SHORT TASK:
Copy the entries from the line that has "edited (786, 1207)" through the end of the entries, swapping "dinner" for "supper" and keeping everything else the same.

[begin PROVIDED DATA]

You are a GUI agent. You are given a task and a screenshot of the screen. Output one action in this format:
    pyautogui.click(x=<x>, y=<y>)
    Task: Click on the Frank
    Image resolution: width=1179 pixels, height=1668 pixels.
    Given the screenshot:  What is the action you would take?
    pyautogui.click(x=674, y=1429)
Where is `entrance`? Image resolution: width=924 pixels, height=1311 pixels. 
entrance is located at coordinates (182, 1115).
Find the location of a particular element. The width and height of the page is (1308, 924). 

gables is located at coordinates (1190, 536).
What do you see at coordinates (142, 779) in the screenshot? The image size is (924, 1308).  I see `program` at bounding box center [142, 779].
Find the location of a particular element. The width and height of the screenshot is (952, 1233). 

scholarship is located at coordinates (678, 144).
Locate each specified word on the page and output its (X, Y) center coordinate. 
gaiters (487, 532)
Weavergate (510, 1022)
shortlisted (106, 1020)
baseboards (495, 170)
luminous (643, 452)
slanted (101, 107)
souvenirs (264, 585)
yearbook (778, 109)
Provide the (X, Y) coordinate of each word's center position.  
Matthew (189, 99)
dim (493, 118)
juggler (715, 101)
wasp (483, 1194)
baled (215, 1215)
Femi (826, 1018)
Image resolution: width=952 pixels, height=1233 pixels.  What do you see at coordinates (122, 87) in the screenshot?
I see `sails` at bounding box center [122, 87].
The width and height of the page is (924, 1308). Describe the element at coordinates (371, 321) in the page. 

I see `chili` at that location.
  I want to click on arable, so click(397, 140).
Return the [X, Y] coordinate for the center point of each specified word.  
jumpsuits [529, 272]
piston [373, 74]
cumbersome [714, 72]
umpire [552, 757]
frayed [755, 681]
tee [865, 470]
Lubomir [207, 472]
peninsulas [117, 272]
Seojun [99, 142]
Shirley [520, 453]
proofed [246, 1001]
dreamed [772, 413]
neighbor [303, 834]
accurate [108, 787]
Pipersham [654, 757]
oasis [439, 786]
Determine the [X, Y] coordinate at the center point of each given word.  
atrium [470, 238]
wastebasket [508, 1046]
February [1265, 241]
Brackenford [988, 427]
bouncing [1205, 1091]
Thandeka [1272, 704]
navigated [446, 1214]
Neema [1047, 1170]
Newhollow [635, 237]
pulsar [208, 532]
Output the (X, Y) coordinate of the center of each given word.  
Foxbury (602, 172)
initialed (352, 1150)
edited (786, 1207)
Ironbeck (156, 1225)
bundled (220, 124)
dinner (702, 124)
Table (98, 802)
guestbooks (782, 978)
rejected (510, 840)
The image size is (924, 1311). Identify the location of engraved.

[end PROVIDED DATA]

FULL ANSWER:
edited (786, 1207)
Ironbeck (156, 1225)
bundled (220, 124)
supper (702, 124)
Table (98, 802)
guestbooks (782, 978)
rejected (510, 840)
The image size is (924, 1311). Identify the location of engraved.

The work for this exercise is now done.